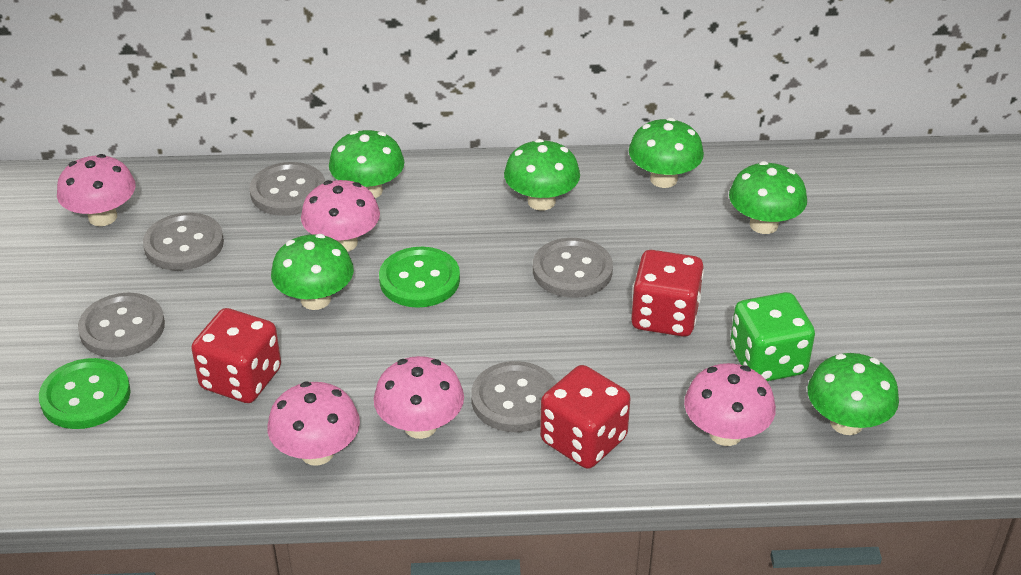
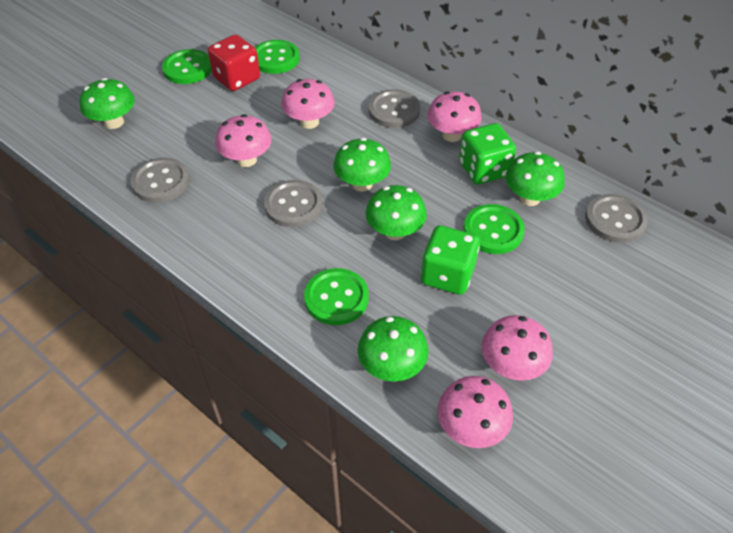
green button: 2 -> 4
green dice: 1 -> 2
green mushroom: 6 -> 5
grey button: 5 -> 4
red dice: 3 -> 1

----------------------------------------

• Problem statement
From the line that contains "green dice: 1 -> 2" to the last line of the data, write out each line exactly and add nothing.

• Written solution
green dice: 1 -> 2
green mushroom: 6 -> 5
grey button: 5 -> 4
red dice: 3 -> 1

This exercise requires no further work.